WHAT THE EXERCISE ASKS: For each line of the listing that contains "white", make a copy and return it.

══ RECORDS FOR THE TASK

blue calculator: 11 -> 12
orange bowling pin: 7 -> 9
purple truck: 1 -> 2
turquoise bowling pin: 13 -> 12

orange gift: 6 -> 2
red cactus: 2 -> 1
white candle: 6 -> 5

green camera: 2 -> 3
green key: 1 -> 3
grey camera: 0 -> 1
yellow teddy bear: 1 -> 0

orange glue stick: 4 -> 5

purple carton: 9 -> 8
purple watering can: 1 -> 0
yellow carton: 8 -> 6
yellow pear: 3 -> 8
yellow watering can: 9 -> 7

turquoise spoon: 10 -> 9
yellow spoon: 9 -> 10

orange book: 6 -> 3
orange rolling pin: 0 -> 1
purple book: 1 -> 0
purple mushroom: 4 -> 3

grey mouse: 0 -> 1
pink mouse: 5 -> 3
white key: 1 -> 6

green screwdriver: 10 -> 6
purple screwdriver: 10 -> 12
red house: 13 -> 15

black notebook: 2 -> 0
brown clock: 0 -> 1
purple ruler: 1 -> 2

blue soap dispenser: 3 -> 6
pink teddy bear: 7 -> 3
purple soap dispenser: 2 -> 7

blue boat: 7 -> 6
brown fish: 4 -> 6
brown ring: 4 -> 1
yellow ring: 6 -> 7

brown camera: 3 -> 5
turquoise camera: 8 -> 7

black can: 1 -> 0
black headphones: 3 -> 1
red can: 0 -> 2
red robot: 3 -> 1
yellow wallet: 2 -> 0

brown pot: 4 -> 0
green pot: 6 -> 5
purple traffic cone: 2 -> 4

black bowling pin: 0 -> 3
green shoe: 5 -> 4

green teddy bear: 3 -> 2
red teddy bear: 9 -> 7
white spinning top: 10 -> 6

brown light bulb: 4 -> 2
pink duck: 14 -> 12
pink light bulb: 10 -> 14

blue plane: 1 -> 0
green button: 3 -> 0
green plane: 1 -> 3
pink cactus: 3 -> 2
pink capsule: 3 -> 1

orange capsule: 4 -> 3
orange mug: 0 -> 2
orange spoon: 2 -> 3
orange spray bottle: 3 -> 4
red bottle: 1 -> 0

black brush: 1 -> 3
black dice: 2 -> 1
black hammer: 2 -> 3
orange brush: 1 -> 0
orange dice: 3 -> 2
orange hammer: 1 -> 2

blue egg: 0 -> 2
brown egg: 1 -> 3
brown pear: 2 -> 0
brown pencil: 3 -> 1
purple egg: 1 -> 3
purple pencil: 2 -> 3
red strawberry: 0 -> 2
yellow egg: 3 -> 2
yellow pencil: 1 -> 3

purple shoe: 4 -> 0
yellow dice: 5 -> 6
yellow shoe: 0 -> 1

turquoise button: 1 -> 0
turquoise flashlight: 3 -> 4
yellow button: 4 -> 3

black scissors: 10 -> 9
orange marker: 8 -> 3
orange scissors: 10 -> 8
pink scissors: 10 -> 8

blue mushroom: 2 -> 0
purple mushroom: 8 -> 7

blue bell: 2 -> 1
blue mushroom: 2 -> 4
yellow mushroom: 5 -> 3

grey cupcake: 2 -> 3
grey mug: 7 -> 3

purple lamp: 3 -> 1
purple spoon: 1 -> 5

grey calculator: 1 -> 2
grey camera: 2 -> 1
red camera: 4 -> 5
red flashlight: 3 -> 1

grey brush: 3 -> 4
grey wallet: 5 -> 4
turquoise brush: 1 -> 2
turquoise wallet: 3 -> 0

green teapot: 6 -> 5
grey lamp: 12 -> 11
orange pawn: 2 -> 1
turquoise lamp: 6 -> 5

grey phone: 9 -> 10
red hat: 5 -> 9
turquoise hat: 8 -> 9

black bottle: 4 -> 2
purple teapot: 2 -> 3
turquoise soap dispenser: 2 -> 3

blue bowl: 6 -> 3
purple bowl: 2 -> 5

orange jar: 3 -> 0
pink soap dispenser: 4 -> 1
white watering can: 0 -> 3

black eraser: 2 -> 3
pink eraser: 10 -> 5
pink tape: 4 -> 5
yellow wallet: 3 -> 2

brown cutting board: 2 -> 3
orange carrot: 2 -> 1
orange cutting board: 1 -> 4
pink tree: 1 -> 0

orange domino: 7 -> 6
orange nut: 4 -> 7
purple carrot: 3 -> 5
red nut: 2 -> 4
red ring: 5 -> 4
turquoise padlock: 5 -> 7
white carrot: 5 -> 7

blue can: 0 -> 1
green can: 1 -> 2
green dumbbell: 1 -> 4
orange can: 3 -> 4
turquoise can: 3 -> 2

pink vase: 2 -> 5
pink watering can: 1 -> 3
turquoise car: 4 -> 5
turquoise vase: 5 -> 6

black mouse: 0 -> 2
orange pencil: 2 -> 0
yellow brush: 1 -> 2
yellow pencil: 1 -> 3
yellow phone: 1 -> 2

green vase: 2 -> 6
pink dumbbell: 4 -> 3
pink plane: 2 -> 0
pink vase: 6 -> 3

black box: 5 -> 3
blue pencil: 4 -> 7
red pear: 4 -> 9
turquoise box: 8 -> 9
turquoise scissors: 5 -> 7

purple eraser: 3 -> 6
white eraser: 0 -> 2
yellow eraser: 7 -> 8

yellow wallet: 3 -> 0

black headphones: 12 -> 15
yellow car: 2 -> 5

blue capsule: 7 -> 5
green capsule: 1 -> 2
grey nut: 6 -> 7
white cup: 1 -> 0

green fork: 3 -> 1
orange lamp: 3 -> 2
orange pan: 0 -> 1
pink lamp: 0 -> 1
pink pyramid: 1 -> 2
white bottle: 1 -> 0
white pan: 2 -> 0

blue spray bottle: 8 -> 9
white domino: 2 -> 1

════

SOLUTION:
white candle: 6 -> 5
white key: 1 -> 6
white spinning top: 10 -> 6
white watering can: 0 -> 3
white carrot: 5 -> 7
white eraser: 0 -> 2
white cup: 1 -> 0
white bottle: 1 -> 0
white pan: 2 -> 0
white domino: 2 -> 1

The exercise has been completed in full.